_Exercise objective_.
Starting with the line that mentions "where | amount |", repeat each line verbatim until the entries end, both ends included.

Object matching data
•••
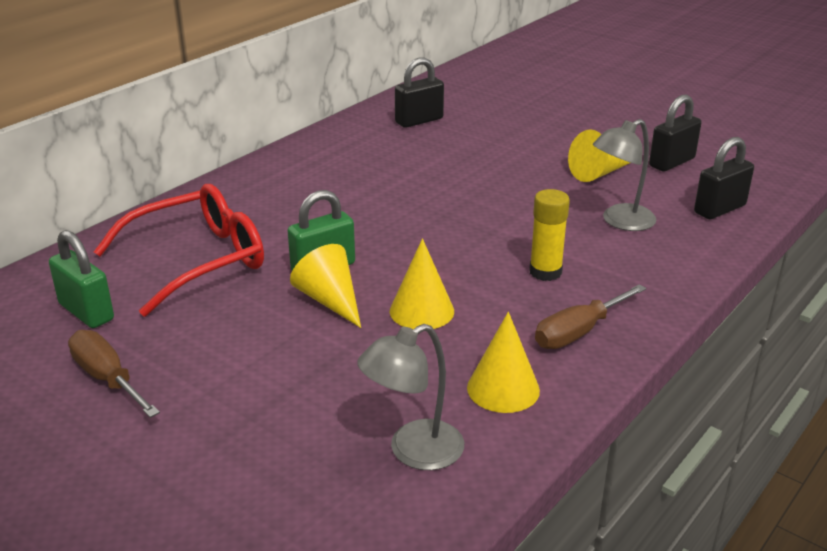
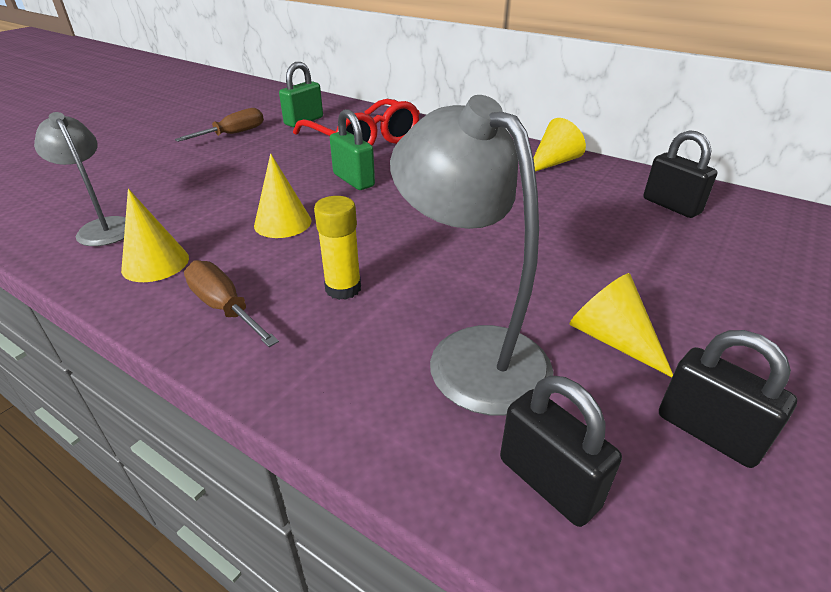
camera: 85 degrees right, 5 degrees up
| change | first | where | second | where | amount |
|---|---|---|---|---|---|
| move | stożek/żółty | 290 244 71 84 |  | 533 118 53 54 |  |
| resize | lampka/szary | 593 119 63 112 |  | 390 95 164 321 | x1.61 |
•••
_Response for this exercise_.
| change | first | where | second | where | amount |
|---|---|---|---|---|---|
| move | stożek/żółty | 290 244 71 84 |  | 533 118 53 54 |  |
| resize | lampka/szary | 593 119 63 112 |  | 390 95 164 321 | x1.61 |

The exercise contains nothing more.